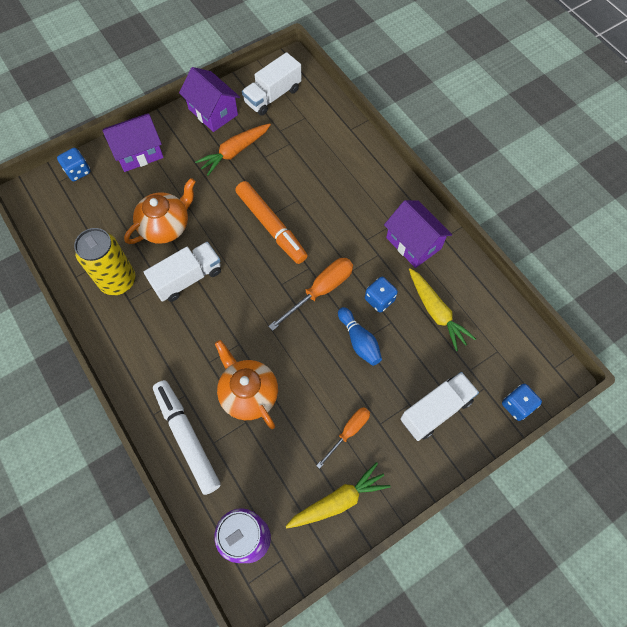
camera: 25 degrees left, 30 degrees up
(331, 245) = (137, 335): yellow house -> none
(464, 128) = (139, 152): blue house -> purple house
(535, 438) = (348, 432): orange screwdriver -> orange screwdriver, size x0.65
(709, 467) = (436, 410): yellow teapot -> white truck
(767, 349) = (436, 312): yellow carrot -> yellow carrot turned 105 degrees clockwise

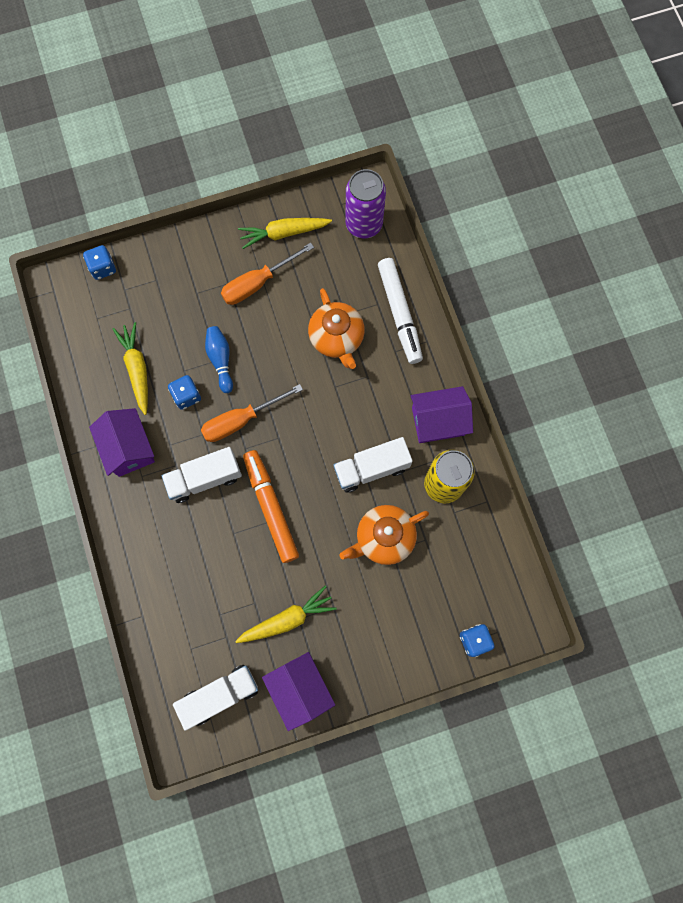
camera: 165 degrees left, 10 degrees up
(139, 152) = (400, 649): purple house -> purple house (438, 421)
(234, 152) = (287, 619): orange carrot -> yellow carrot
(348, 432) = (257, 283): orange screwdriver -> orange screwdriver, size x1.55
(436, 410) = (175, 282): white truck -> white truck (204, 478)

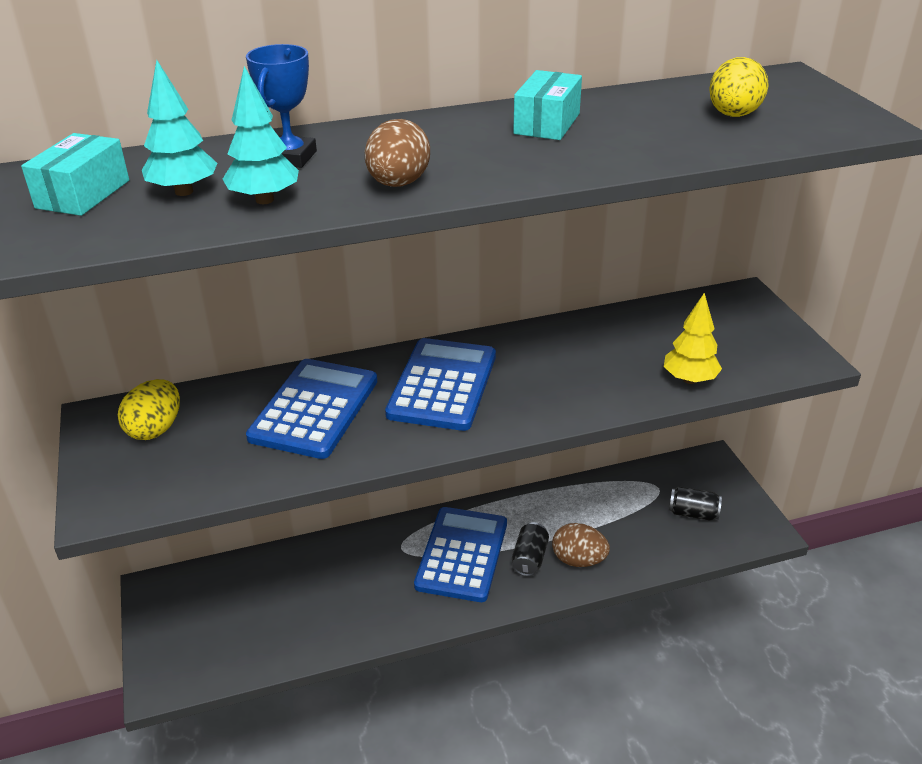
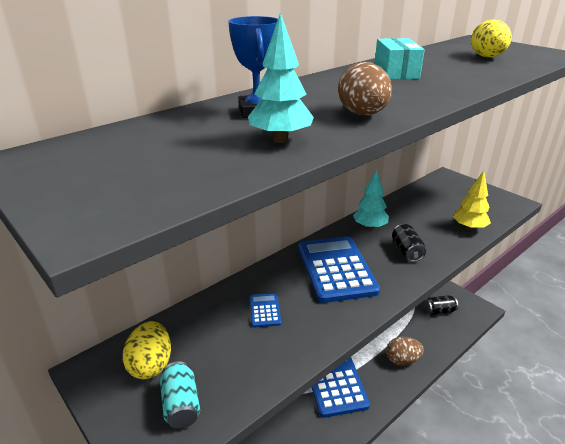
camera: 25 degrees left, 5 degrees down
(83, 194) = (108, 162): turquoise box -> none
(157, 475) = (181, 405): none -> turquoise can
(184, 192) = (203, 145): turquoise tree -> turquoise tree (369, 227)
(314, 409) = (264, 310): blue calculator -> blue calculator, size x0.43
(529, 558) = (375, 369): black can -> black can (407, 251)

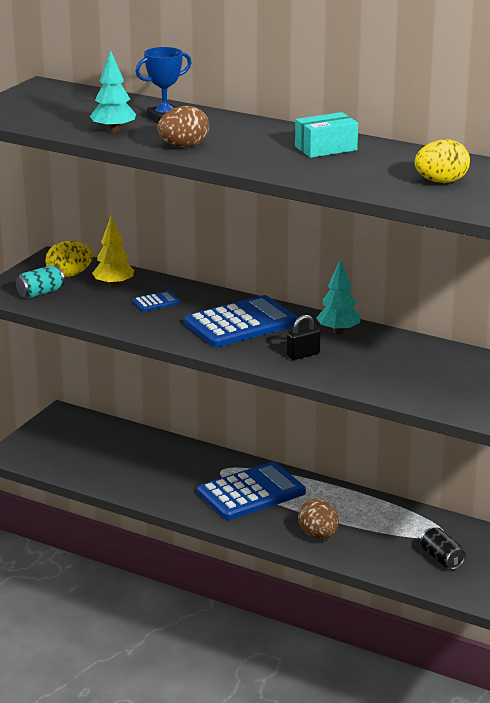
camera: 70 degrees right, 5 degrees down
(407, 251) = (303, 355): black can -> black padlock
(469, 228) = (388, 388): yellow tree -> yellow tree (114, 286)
● ● ●
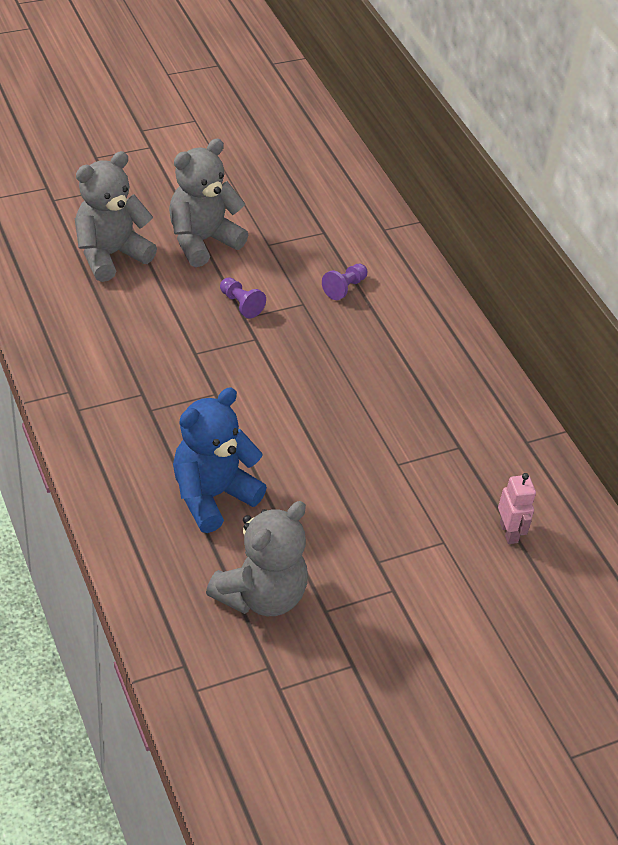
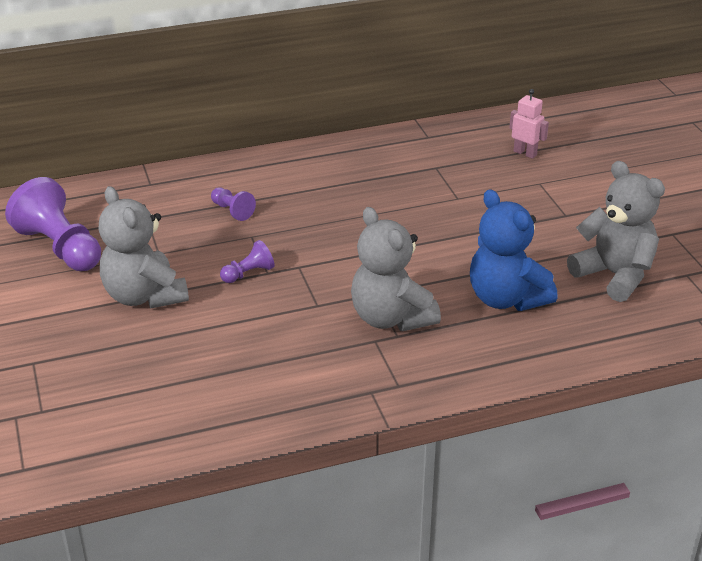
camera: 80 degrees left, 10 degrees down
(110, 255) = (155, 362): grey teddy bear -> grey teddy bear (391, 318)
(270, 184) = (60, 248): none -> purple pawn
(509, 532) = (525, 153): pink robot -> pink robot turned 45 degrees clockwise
● ● ●
Instructions for the task
Leave the pictures out, and transcribe exactly the lines above starting at the one that contains "camera: 25 degrees left, 30 degrees up" and ending at the one that contains "(469, 228) = (388, 388): yellow".

Task output
camera: 25 degrees left, 30 degrees up
(331, 245) = (137, 335): yellow house -> none
(464, 128) = (139, 152): blue house -> purple house
(535, 438) = (348, 432): orange screwdriver -> orange screwdriver, size x0.65
(709, 467) = (436, 410): yellow teapot -> white truck
(767, 349) = (436, 312): yellow carrot -> yellow carrot turned 105 degrees clockwise

camera: 165 degrees left, 10 degrees up
(139, 152) = (400, 649): purple house -> purple house (438, 421)
(234, 152) = (287, 619): orange carrot -> yellow carrot
(348, 432) = (257, 283): orange screwdriver -> orange screwdriver, size x1.55
(436, 410) = (175, 282): white truck -> white truck (204, 478)

camera: 25 degrees left, 5 degrees down
(83, 194) = (108, 162): turquoise box -> none
(157, 475) = (181, 405): none -> turquoise can
(184, 192) = (203, 145): turquoise tree -> turquoise tree (369, 227)
(314, 409) = (264, 310): blue calculator -> blue calculator, size x0.43
(529, 558) = (375, 369): black can -> black can (407, 251)

camera: 70 degrees right, 5 degrees down
(407, 251) = (303, 355): black can -> black padlock
(469, 228) = (388, 388): yellow tree -> yellow tree (114, 286)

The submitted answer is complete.